Instruction for the data below: set down exactly the lines from the line with "D1: schottky (A" to the line with "TP2: test point (SIG21) -> none", inclusive, and no others.

EXCERPTED RECORDS:

--

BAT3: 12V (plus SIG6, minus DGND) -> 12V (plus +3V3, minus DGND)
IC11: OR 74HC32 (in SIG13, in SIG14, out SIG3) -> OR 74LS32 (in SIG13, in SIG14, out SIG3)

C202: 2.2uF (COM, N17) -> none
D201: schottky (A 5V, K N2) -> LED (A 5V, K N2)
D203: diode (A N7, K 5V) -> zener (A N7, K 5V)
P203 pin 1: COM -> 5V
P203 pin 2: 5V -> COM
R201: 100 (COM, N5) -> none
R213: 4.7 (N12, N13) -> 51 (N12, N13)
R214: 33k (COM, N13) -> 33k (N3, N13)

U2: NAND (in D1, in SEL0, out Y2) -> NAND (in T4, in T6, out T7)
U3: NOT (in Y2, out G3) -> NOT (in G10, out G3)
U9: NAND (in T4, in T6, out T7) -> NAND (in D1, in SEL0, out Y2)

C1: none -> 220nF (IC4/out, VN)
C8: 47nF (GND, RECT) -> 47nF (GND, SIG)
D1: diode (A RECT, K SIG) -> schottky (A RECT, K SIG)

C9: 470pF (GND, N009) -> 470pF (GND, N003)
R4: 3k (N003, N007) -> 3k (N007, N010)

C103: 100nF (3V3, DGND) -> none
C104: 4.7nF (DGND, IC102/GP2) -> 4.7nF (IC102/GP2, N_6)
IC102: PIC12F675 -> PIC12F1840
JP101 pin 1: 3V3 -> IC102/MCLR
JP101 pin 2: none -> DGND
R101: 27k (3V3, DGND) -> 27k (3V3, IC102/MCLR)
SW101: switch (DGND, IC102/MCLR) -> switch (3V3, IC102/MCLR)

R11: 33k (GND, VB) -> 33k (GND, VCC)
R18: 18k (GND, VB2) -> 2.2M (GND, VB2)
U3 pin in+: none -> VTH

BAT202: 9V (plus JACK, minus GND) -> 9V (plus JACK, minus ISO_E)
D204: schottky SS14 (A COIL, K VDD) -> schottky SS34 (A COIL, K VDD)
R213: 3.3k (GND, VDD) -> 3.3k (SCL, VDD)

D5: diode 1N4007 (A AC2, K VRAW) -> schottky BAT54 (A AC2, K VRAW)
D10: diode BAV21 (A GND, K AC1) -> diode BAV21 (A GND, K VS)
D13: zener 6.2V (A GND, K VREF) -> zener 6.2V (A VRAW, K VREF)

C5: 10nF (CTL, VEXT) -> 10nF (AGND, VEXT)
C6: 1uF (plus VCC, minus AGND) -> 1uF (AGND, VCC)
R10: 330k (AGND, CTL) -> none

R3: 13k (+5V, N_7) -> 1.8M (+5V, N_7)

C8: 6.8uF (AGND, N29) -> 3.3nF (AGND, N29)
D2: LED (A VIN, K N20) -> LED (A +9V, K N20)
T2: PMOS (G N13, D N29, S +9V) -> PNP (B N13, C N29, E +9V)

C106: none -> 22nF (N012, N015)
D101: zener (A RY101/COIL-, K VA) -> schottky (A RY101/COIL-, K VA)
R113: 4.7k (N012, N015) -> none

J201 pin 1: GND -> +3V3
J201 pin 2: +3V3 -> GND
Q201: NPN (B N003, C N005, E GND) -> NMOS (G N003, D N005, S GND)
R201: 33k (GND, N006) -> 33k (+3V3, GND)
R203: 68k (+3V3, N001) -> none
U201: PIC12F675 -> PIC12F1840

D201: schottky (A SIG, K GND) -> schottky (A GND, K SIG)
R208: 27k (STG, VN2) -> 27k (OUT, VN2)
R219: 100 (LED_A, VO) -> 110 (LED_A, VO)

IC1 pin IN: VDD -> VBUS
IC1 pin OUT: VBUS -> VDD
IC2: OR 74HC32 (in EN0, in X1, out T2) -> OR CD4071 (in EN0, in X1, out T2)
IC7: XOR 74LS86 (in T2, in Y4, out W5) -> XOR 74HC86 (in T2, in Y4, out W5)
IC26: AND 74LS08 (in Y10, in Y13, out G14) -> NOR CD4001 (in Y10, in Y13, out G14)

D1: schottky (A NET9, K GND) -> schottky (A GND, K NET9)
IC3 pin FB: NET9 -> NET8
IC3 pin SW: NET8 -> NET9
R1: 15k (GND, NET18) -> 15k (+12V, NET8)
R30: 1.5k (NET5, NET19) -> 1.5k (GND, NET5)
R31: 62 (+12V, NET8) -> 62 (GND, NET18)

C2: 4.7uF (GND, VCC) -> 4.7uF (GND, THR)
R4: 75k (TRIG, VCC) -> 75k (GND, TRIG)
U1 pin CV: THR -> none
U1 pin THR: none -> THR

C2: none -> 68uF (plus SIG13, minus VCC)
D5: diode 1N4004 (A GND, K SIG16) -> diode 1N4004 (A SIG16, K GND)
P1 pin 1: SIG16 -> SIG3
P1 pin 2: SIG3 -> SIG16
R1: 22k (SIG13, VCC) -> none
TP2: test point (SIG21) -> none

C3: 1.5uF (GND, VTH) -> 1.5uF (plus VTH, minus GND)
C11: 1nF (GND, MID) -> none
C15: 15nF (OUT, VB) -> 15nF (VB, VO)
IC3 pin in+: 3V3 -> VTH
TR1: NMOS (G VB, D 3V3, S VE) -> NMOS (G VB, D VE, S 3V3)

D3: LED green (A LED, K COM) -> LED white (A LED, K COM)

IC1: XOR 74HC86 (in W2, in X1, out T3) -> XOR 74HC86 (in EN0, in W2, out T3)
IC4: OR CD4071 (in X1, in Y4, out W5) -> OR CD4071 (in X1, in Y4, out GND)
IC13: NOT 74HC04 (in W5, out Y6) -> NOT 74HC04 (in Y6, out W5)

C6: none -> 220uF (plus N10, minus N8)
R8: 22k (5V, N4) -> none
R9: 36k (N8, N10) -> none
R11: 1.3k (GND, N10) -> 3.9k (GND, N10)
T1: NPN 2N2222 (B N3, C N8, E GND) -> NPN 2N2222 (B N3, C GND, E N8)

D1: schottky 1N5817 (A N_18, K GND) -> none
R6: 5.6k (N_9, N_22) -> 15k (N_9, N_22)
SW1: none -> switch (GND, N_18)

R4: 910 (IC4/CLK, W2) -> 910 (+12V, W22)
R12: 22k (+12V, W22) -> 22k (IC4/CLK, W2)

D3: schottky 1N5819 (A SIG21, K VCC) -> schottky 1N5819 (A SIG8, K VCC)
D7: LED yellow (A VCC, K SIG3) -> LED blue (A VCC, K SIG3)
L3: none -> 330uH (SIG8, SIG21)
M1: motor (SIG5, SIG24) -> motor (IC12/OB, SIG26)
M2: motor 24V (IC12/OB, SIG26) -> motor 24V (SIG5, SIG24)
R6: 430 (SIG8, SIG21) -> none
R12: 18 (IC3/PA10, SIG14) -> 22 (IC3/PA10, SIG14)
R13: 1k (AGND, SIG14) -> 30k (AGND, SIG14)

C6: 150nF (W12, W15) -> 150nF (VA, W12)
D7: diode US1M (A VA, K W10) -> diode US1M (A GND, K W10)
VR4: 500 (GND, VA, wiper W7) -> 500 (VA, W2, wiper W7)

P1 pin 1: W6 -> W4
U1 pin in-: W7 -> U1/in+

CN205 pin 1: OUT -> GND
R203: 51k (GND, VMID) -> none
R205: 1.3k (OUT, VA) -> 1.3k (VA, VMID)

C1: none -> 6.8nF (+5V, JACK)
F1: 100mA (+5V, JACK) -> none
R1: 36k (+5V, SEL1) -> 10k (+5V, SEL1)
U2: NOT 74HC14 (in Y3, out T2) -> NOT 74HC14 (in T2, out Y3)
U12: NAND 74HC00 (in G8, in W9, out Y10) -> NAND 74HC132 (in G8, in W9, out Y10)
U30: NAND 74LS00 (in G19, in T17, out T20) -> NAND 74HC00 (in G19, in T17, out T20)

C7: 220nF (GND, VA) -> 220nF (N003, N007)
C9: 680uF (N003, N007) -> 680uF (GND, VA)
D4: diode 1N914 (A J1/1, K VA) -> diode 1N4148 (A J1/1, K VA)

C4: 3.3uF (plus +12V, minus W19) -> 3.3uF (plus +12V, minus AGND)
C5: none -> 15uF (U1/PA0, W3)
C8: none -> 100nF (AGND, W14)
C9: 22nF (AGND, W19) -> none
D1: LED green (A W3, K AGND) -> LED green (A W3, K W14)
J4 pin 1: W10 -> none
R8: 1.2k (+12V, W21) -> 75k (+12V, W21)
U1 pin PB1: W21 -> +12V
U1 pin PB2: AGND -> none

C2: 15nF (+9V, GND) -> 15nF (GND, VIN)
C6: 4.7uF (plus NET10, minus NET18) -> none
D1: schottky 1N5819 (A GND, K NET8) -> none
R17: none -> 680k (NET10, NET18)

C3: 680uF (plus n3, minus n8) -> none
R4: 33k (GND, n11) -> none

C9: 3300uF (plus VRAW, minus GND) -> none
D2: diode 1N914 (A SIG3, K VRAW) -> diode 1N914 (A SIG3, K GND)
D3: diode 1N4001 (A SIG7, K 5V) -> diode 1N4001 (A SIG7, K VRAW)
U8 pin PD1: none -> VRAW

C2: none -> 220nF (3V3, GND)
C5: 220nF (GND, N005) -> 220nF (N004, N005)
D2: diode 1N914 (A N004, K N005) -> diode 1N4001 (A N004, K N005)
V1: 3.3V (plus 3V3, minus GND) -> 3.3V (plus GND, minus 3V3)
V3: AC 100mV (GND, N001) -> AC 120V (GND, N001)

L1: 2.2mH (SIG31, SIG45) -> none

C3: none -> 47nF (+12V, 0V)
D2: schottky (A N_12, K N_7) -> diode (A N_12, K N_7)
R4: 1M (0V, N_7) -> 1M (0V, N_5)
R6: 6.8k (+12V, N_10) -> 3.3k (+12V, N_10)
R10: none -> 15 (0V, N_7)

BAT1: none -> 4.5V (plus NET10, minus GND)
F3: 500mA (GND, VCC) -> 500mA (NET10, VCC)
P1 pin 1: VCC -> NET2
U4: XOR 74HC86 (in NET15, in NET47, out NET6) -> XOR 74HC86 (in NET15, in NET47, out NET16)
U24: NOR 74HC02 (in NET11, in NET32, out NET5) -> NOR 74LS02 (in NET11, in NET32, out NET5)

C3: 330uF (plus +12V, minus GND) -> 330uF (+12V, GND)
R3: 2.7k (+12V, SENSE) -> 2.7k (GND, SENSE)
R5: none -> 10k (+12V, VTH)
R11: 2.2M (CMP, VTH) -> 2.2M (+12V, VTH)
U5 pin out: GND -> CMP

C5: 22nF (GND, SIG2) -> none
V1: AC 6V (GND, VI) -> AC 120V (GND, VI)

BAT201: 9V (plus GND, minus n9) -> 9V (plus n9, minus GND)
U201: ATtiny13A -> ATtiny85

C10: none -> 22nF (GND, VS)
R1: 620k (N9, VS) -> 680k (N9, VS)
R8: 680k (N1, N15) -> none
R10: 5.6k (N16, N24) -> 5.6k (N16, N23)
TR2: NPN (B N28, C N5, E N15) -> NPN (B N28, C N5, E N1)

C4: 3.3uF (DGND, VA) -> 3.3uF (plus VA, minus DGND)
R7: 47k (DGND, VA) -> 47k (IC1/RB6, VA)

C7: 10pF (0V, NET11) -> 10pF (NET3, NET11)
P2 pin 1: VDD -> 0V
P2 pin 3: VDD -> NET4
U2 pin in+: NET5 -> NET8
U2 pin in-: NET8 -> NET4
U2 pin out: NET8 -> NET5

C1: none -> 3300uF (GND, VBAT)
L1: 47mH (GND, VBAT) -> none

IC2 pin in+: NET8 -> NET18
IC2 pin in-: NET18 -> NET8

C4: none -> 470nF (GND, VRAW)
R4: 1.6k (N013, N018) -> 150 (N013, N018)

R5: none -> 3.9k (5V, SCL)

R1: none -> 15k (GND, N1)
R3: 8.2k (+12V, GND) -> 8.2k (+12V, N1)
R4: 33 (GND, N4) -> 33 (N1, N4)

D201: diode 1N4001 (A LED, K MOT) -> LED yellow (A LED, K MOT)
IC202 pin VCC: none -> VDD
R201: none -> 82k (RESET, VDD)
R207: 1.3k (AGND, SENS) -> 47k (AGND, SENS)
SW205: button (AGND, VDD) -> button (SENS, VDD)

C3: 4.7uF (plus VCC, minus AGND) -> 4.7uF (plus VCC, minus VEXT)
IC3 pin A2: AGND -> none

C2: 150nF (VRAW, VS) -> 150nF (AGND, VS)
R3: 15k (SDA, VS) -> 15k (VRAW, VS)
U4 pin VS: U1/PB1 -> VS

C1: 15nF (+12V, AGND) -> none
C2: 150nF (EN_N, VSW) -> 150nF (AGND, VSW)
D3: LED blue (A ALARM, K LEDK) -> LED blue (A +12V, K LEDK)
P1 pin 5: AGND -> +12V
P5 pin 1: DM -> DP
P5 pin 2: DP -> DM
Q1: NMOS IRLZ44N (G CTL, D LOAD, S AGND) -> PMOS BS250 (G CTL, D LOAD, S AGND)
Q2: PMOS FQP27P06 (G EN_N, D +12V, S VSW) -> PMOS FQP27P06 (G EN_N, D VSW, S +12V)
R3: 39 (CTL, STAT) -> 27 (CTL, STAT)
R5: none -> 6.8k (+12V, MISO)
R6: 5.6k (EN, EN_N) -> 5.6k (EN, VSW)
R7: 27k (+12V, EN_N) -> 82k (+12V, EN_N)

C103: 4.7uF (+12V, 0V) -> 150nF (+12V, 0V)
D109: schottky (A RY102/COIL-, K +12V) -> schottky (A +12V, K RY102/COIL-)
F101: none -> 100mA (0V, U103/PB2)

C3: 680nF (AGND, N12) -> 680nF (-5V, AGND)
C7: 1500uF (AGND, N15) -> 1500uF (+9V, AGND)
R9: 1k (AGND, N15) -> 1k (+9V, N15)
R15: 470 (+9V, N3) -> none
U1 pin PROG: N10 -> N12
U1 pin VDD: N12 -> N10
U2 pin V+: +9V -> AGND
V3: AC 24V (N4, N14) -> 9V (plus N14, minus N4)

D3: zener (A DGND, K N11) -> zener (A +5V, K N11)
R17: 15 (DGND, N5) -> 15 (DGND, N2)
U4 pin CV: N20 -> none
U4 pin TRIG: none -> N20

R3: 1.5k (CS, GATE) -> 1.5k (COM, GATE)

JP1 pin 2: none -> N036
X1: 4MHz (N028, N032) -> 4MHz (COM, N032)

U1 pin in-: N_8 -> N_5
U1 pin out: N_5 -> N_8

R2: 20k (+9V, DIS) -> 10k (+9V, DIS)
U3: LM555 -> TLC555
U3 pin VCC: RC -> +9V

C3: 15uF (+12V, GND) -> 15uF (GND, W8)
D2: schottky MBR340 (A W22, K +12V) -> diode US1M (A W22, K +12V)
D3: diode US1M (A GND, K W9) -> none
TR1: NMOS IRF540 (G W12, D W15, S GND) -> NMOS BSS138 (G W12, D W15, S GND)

--

EXERCISE SOLUTION:
D1: schottky (A NET9, K GND) -> schottky (A GND, K NET9)
IC3 pin FB: NET9 -> NET8
IC3 pin SW: NET8 -> NET9
R1: 15k (GND, NET18) -> 15k (+12V, NET8)
R30: 1.5k (NET5, NET19) -> 1.5k (GND, NET5)
R31: 62 (+12V, NET8) -> 62 (GND, NET18)

C2: 4.7uF (GND, VCC) -> 4.7uF (GND, THR)
R4: 75k (TRIG, VCC) -> 75k (GND, TRIG)
U1 pin CV: THR -> none
U1 pin THR: none -> THR

C2: none -> 68uF (plus SIG13, minus VCC)
D5: diode 1N4004 (A GND, K SIG16) -> diode 1N4004 (A SIG16, K GND)
P1 pin 1: SIG16 -> SIG3
P1 pin 2: SIG3 -> SIG16
R1: 22k (SIG13, VCC) -> none
TP2: test point (SIG21) -> none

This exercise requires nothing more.